═════ DATA FOR THE TASK
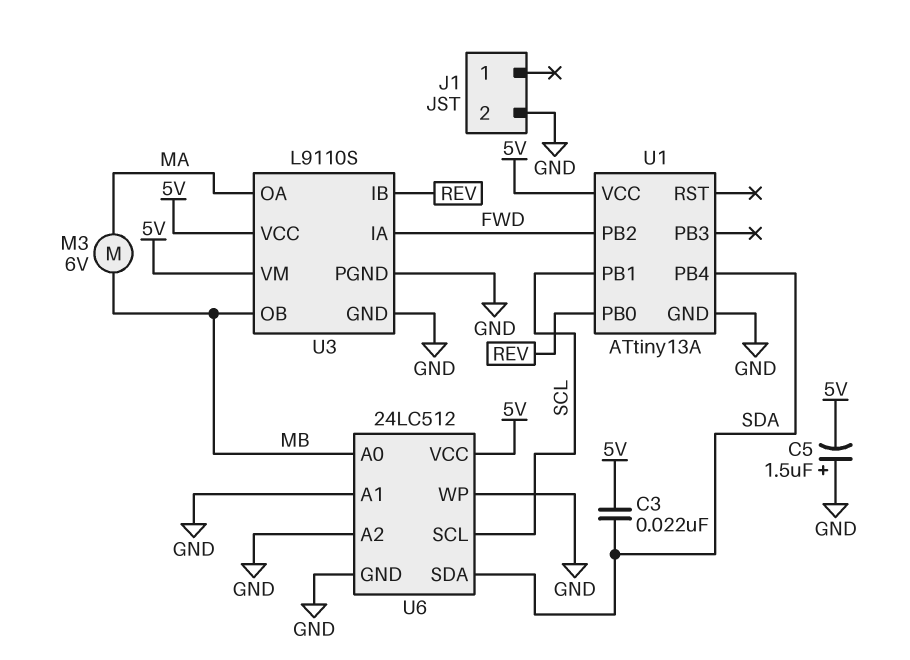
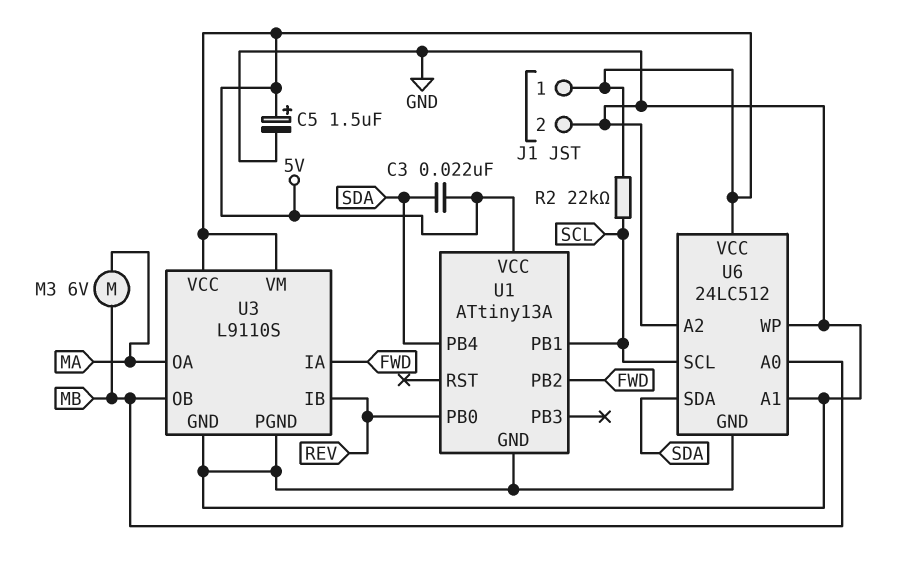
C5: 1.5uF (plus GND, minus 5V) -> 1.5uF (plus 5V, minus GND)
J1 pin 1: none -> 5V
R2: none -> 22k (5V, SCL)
══════════
═════ DATA FOR THE TASK
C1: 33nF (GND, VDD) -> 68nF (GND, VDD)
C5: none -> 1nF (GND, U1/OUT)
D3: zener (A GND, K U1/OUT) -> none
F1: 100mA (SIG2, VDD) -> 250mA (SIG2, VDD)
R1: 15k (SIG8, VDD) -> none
══════════
═════ DATA FOR THE TASK
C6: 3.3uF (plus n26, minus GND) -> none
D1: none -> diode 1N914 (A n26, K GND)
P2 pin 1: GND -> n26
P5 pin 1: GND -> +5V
══════════
→ **WHAT TO WORK ON**
Look through the material above for the word "none" and copy every line that has it.

→ **EXPECTED OUTPUT**
J1 pin 1: none -> 5V
R2: none -> 22k (5V, SCL)
C5: none -> 1nF (GND, U1/OUT)
D3: zener (A GND, K U1/OUT) -> none
R1: 15k (SIG8, VDD) -> none
C6: 3.3uF (plus n26, minus GND) -> none
D1: none -> diode 1N914 (A n26, K GND)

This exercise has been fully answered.